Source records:
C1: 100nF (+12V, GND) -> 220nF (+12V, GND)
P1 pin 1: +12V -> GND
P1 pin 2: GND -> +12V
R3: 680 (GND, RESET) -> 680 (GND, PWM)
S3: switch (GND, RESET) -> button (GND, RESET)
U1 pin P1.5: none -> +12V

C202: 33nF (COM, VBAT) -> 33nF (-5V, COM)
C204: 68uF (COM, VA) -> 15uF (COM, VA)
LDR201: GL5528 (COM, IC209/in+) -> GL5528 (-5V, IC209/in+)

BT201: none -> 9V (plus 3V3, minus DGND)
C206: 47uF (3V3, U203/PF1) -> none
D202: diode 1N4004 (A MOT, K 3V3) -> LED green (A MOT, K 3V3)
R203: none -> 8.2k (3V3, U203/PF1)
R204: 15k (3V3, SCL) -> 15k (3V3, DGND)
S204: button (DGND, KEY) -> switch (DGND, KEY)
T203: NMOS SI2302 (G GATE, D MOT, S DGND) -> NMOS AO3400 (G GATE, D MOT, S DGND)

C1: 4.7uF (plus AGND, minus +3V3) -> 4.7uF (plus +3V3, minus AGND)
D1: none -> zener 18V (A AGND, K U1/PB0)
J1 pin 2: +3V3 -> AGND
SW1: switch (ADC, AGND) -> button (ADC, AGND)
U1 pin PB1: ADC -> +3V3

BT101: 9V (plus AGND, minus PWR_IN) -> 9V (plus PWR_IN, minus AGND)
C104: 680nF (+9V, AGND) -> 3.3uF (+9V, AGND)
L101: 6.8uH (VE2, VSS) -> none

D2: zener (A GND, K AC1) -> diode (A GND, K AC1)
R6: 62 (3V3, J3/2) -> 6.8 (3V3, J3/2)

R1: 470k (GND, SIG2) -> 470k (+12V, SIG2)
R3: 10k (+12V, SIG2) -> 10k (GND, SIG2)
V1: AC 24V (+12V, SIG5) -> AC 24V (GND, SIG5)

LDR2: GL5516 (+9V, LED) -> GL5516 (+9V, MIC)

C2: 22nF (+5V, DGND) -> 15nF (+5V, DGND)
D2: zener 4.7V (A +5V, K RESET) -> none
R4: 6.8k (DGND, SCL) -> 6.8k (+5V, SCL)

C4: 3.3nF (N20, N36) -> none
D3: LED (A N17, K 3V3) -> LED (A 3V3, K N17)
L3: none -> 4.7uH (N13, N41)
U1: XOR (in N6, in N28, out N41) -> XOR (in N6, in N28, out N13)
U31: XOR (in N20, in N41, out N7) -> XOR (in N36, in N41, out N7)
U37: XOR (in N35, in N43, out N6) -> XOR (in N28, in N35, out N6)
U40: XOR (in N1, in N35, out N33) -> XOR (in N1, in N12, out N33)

What is being asked: Using the records above, report each line with the string "plus".

Solution to the exercise:
BT201: none -> 9V (plus 3V3, minus DGND)
C1: 4.7uF (plus AGND, minus +3V3) -> 4.7uF (plus +3V3, minus AGND)
BT101: 9V (plus AGND, minus PWR_IN) -> 9V (plus PWR_IN, minus AGND)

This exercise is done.